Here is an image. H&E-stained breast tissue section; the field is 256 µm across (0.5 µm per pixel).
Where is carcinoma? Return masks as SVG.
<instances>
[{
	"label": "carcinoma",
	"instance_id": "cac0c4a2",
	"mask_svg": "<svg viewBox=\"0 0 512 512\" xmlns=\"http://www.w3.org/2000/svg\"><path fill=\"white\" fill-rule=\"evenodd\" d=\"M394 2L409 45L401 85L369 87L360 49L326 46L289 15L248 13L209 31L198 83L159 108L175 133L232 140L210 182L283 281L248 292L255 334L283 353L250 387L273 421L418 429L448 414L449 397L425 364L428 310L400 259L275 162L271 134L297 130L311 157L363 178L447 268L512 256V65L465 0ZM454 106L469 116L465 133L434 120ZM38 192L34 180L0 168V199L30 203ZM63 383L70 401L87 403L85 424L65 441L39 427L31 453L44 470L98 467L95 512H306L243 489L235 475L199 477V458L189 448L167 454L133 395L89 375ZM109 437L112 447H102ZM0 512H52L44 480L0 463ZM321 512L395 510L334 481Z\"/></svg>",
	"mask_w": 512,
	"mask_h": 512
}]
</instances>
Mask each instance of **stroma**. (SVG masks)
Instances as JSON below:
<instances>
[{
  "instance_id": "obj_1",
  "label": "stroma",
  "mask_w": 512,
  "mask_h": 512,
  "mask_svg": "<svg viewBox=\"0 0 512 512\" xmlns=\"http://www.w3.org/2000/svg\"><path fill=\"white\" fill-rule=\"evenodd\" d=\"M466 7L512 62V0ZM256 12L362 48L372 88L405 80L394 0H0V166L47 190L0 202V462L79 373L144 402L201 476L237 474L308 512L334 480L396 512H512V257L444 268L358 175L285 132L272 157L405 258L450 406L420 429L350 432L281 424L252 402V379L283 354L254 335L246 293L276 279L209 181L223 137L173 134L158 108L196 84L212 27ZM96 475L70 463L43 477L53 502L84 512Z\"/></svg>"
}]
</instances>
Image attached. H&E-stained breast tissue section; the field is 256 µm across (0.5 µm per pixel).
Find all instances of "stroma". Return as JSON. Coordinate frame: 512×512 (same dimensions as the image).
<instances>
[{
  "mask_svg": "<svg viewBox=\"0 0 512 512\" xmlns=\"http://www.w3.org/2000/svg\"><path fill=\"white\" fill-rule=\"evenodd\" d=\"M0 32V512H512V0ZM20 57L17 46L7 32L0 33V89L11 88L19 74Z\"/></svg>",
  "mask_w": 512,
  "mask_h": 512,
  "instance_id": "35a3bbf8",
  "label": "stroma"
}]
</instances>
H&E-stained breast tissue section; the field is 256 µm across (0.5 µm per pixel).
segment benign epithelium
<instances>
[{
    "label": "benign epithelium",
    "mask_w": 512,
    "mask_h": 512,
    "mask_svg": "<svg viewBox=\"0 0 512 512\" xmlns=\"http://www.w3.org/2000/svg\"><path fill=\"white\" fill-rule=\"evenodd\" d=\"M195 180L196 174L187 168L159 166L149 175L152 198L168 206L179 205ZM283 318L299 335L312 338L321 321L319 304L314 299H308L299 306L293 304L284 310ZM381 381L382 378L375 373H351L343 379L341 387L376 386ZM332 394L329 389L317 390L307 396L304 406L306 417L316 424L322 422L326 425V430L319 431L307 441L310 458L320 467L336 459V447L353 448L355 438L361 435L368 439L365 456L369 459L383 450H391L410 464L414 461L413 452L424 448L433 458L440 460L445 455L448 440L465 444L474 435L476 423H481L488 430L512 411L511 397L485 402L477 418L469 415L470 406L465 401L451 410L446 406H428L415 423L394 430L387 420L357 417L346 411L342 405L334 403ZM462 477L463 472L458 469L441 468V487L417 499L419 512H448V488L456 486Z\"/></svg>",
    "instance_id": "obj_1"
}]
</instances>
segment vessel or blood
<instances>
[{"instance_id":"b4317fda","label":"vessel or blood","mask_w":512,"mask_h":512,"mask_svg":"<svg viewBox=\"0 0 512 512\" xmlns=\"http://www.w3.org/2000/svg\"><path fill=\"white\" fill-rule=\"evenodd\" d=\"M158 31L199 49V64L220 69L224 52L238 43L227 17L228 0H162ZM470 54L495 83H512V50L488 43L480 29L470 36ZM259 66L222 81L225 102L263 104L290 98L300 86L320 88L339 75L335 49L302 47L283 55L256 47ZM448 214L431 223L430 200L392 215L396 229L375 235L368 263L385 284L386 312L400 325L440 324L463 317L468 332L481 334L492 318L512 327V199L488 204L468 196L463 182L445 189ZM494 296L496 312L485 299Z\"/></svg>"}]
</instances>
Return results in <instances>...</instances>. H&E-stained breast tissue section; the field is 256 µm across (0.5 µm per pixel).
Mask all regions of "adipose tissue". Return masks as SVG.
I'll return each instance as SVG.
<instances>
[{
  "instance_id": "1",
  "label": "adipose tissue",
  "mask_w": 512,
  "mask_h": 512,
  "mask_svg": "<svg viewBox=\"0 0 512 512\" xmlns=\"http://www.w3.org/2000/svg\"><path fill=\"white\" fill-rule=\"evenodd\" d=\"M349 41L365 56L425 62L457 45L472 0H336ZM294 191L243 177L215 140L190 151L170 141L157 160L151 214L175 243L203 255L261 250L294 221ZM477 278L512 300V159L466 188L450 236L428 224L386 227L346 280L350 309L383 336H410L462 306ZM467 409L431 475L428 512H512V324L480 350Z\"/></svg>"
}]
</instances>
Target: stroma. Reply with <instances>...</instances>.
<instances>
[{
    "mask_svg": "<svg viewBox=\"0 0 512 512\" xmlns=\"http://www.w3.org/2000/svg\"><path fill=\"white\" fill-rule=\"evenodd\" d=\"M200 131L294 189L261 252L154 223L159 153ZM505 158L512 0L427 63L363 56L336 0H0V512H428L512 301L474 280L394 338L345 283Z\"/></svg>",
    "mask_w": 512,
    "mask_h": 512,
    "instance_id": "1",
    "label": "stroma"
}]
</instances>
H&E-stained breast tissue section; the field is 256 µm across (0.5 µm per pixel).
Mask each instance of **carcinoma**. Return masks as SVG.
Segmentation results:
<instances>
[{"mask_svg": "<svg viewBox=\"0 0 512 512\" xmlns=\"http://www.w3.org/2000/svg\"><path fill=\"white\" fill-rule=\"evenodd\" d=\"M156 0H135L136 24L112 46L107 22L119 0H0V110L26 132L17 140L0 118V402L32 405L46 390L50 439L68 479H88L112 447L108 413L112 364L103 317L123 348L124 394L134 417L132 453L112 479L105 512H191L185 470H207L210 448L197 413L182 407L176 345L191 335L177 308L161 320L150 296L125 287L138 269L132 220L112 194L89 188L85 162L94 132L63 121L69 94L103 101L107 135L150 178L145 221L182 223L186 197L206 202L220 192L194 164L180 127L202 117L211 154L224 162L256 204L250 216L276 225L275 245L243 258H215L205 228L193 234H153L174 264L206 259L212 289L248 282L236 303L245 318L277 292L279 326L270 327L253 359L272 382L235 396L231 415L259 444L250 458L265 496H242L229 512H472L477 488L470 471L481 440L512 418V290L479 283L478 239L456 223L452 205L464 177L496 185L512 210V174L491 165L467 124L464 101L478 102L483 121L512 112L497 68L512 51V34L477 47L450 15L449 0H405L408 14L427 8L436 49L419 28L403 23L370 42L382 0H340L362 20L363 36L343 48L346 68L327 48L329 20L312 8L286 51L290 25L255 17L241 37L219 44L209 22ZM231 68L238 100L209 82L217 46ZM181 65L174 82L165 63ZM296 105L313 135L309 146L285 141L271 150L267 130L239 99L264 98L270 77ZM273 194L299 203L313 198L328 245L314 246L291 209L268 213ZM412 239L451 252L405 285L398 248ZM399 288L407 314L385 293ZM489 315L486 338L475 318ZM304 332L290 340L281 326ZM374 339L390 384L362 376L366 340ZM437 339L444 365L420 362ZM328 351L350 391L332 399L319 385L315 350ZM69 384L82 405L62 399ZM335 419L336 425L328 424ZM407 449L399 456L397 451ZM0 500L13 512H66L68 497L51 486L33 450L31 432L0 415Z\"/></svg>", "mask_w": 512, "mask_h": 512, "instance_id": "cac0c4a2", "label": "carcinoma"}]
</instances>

◆ DESCRIPTION OF THE TASK ◆
Show the lines of the data that hold the word "stained".

◆ SOLUTION ◆
Here is an image. H&E-stained breast tissue section; the field is 256 µm across (0.5 µm per pixel).
Image attached. H&E-stained breast tissue section; the field is 256 µm across (0.5 µm per pixel).
H&E-stained breast tissue section; the field is 256 µm across (0.5 µm per pixel).
Return results in <instances>...</instances>. H&E-stained breast tissue section; the field is 256 µm across (0.5 µm per pixel).
H&E-stained breast tissue section; the field is 256 µm across (0.5 µm per pixel).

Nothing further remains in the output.